Show all lines containing "dumbbell" from the data below.

%%

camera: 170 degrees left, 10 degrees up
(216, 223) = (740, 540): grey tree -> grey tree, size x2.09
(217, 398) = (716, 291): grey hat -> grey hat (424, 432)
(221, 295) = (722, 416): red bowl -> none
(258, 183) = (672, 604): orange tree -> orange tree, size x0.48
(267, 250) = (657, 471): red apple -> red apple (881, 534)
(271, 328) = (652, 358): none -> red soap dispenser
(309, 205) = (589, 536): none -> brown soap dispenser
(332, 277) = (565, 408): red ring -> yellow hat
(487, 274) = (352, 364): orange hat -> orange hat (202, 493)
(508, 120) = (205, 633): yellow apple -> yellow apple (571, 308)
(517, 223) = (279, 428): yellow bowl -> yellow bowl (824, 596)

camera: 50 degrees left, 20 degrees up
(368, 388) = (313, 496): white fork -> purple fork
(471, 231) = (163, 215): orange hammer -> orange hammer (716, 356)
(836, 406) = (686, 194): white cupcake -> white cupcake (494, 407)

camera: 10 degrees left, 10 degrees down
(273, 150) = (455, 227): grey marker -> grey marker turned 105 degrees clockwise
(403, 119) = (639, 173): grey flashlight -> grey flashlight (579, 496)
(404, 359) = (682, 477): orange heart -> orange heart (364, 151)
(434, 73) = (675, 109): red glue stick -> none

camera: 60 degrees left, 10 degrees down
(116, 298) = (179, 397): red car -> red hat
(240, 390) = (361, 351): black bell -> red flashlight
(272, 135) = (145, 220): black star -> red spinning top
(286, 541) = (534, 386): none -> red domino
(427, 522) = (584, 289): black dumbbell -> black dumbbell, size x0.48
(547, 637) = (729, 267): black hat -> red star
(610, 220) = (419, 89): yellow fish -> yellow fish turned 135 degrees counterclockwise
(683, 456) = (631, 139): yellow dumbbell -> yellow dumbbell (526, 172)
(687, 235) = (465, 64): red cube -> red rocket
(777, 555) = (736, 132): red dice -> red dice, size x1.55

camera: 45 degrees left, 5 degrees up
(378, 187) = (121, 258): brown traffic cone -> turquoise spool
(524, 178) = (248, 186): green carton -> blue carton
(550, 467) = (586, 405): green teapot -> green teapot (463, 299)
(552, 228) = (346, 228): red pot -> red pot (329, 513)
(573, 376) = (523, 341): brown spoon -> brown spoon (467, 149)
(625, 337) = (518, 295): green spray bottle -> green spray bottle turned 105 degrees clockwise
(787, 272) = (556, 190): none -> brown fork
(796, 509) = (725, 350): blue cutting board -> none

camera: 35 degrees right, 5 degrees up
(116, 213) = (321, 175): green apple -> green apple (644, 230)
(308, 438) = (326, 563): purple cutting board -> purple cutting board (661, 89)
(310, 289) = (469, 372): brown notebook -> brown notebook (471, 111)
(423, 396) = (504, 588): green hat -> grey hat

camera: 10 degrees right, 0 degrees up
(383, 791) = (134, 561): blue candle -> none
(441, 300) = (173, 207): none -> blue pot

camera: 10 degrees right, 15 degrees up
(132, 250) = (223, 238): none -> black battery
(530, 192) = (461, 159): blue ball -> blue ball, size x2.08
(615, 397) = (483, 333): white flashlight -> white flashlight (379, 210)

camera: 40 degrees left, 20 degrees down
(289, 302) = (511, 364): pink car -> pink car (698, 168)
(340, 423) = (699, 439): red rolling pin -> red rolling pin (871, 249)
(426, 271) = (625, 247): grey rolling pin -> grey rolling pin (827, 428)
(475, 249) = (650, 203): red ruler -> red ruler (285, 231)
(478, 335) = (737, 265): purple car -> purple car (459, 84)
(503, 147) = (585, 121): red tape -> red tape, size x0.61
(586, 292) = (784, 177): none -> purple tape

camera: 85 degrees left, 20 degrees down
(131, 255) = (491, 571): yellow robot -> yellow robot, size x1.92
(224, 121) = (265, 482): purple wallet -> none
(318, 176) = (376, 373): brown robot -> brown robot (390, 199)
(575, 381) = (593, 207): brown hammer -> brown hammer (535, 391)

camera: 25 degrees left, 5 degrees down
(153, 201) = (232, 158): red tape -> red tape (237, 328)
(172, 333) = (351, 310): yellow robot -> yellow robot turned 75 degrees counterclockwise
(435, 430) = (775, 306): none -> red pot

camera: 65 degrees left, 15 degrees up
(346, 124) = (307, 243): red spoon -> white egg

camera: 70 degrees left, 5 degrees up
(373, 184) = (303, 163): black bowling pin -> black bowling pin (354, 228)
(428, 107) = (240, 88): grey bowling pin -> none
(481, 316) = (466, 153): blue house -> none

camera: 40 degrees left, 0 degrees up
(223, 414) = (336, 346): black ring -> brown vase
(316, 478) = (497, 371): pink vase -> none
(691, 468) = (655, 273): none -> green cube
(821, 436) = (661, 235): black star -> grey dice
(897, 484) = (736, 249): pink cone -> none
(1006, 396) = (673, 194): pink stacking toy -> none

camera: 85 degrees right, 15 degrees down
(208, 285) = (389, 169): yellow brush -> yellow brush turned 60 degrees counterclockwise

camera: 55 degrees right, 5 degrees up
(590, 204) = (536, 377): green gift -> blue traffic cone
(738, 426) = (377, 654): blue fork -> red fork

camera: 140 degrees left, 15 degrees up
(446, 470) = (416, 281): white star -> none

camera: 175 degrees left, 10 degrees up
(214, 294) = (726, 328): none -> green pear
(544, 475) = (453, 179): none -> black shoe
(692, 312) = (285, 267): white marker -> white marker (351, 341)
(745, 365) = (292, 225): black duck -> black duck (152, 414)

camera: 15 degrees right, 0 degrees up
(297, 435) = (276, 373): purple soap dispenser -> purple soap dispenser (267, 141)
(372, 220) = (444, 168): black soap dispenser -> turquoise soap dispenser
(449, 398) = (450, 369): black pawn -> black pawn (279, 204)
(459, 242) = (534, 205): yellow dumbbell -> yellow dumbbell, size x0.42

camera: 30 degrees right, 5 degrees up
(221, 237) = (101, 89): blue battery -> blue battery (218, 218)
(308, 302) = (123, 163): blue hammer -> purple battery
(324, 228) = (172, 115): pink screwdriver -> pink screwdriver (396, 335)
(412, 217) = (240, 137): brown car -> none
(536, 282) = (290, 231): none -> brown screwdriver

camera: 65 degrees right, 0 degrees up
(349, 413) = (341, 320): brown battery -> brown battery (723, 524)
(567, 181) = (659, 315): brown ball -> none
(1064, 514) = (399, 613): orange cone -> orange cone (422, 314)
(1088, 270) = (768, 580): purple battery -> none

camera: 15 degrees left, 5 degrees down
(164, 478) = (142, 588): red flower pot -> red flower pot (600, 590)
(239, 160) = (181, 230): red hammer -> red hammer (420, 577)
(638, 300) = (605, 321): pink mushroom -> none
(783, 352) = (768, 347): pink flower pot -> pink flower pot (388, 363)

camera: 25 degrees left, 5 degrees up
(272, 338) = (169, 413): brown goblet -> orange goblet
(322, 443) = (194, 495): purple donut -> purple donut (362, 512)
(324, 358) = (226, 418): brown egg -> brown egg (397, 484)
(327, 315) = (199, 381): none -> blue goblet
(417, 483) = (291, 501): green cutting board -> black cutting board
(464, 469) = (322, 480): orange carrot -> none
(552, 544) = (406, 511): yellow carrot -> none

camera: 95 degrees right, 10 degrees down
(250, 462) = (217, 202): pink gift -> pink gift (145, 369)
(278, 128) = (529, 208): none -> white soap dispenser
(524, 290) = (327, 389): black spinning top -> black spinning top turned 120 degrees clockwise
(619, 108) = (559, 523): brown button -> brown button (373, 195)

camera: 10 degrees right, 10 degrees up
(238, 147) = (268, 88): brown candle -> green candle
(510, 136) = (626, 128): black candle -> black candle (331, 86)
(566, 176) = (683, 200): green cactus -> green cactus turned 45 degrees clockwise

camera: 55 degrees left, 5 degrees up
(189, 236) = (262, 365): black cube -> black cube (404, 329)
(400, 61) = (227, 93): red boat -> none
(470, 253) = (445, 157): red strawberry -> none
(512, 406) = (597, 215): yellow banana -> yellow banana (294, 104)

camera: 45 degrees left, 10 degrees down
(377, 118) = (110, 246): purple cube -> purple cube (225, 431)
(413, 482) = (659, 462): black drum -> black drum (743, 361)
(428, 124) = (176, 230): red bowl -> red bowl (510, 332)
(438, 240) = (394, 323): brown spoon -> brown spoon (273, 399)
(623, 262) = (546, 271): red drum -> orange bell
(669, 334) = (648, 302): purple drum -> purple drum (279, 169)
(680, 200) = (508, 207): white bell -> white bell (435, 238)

%%

▸ ANSWER TO THIS TASK
(427, 522) = (584, 289): black dumbbell -> black dumbbell, size x0.48
(683, 456) = (631, 139): yellow dumbbell -> yellow dumbbell (526, 172)
(459, 242) = (534, 205): yellow dumbbell -> yellow dumbbell, size x0.42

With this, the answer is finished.